#### Requirement:
Each line below with the string "none" should be copied.

#### Data:
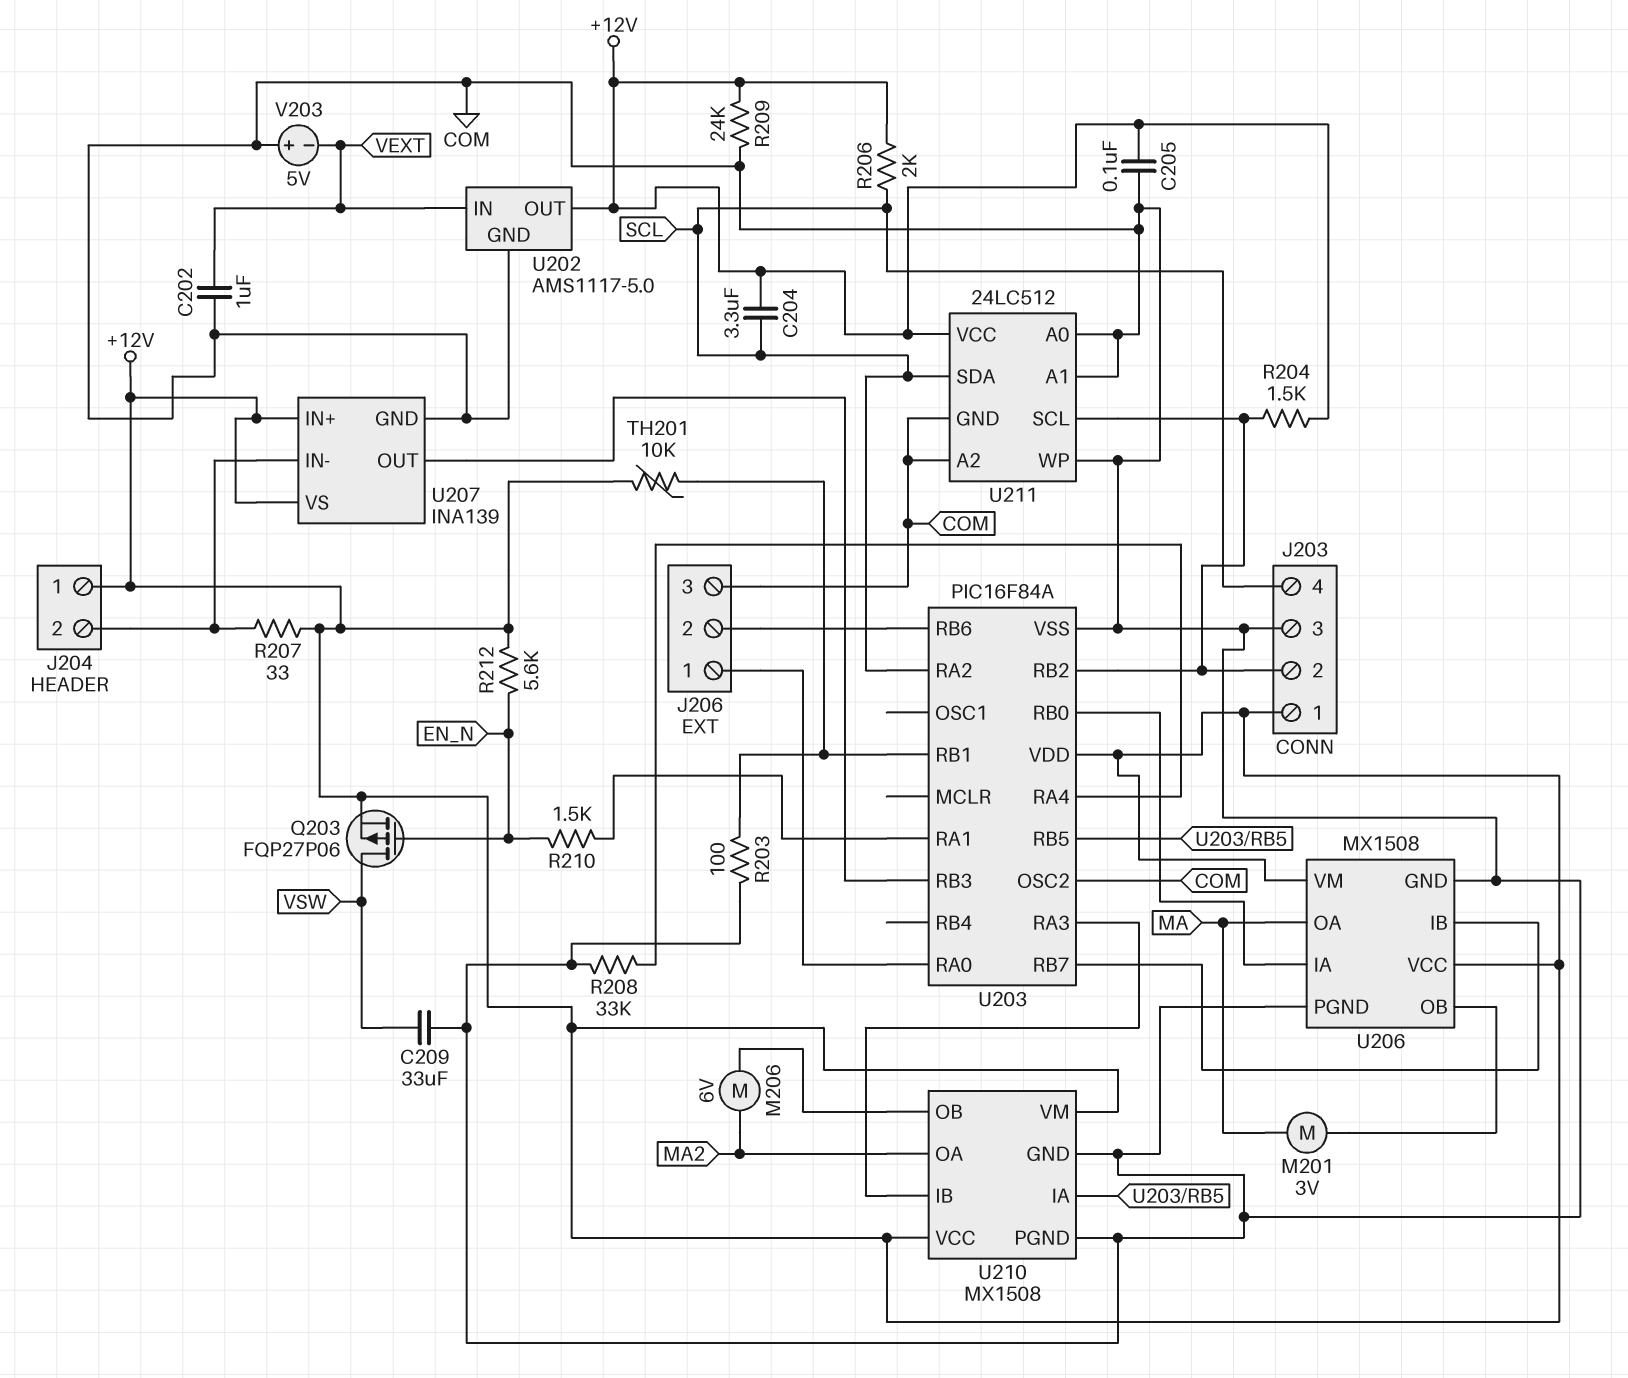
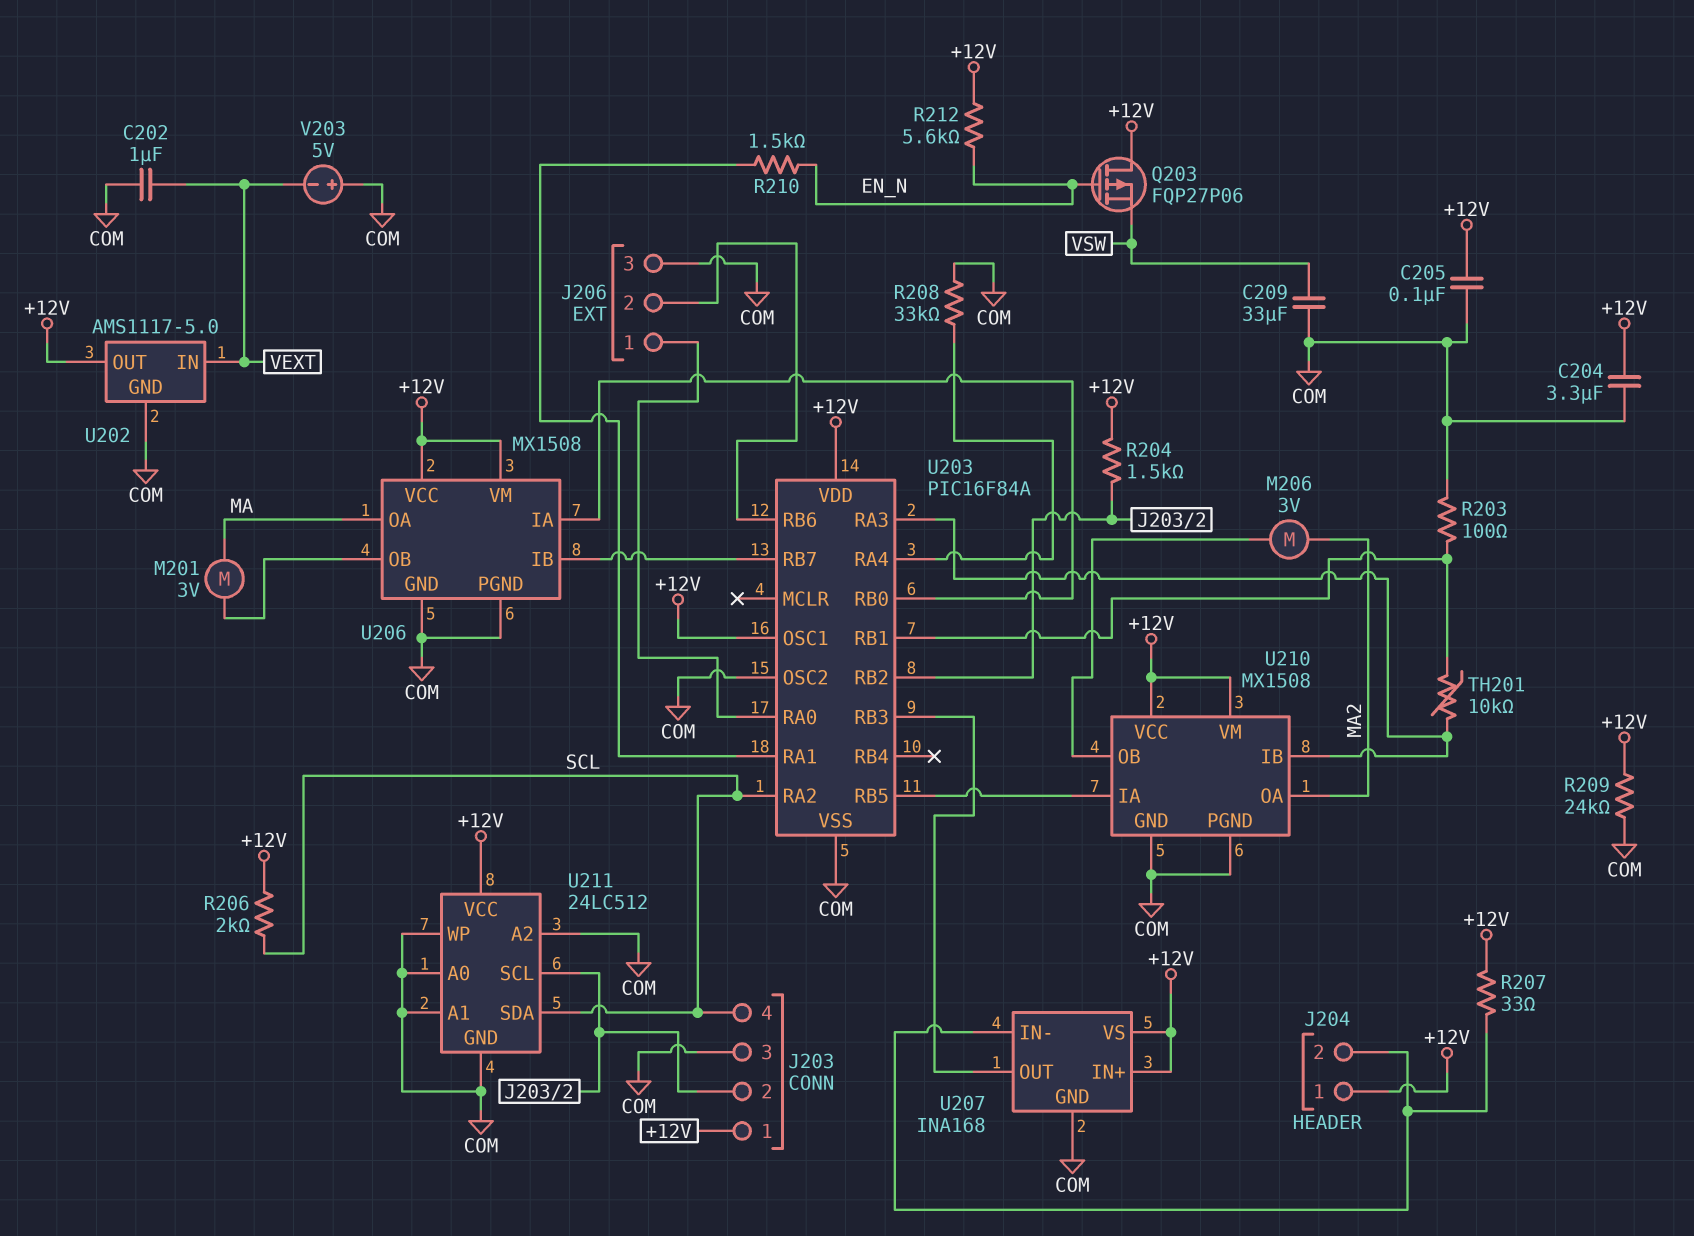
C204: 3.3uF (+12V, SCL) -> 3.3uF (+12V, COM)
M206: motor 6V (MA2, U210/OB) -> motor 3V (MA2, U210/OB)
Q203: PMOS FQP27P06 (G EN_N, D VSW, S +12V) -> PMOS FQP27P06 (G EN_N, D +12V, S VSW)
TH201: 10k (+12V, U203/RB1) -> 10k (U203/RA3, U203/RB1)
U203 pin OSC1: none -> +12V
U207: INA139 -> INA168

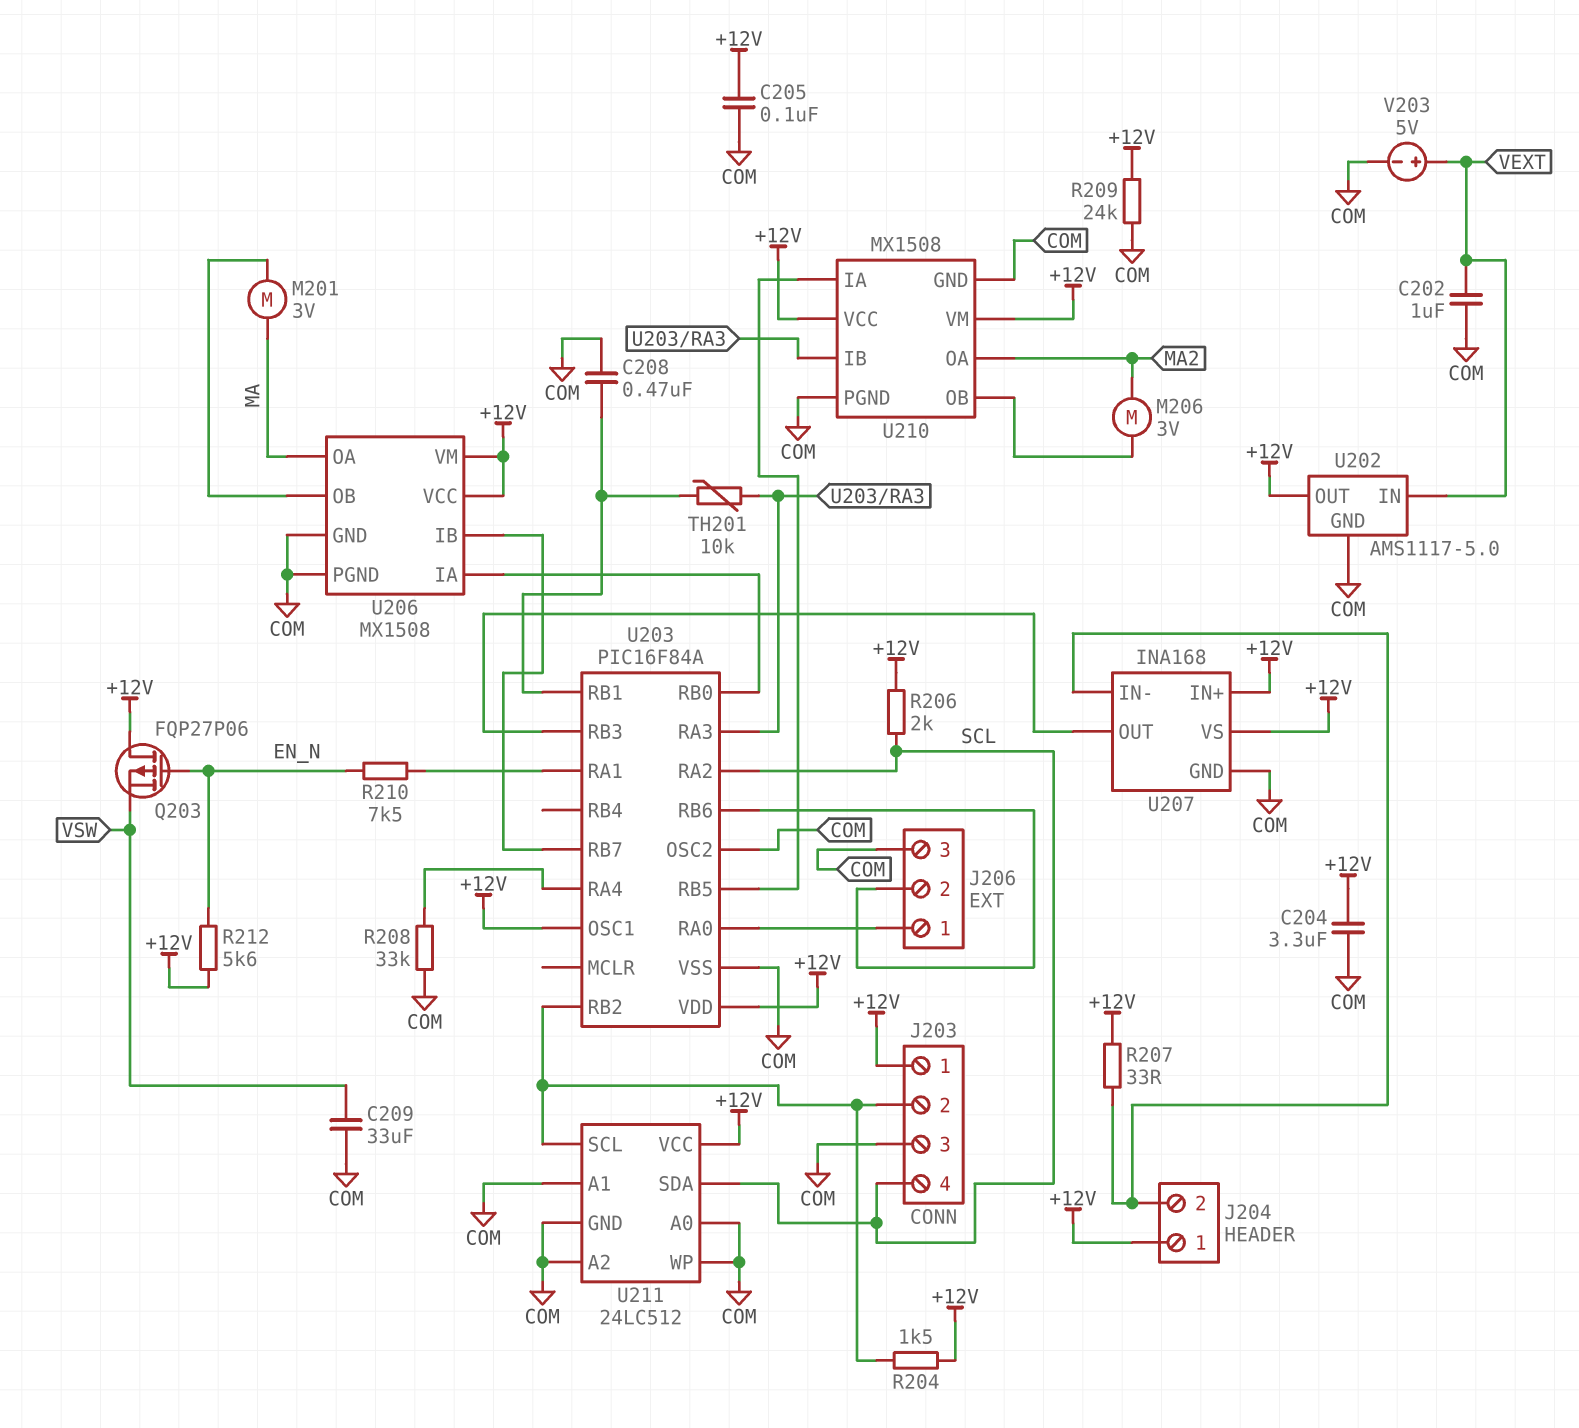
C208: none -> 470nF (COM, U203/RB1)
R203: 100 (COM, U203/RB1) -> none
R210: 1.5k (EN_N, U203/RA1) -> 7.5k (EN_N, U203/RA1)
V203: 5V (plus COM, minus VEXT) -> 5V (plus VEXT, minus COM)

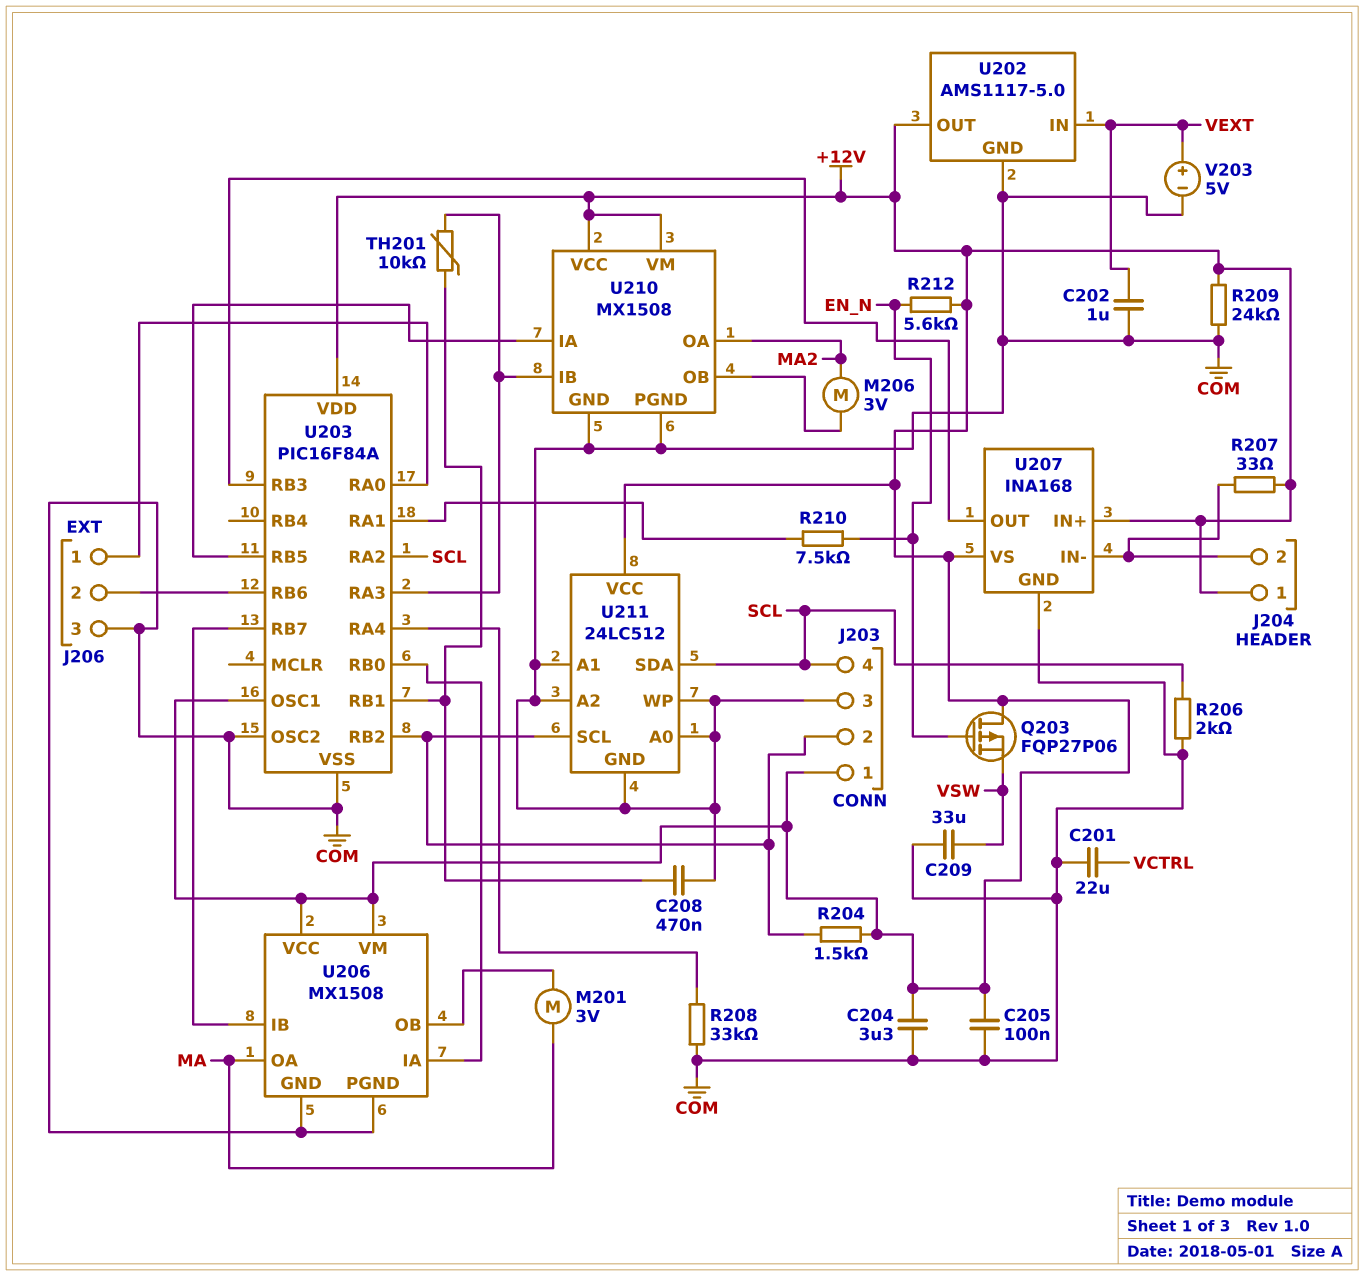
C201: none -> 22uF (COM, VCTRL)
R206: 2k (+12V, SCL) -> 2k (COM, SCL)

#### Exercise solution:
U203 pin OSC1: none -> +12V
C208: none -> 470nF (COM, U203/RB1)
R203: 100 (COM, U203/RB1) -> none
C201: none -> 22uF (COM, VCTRL)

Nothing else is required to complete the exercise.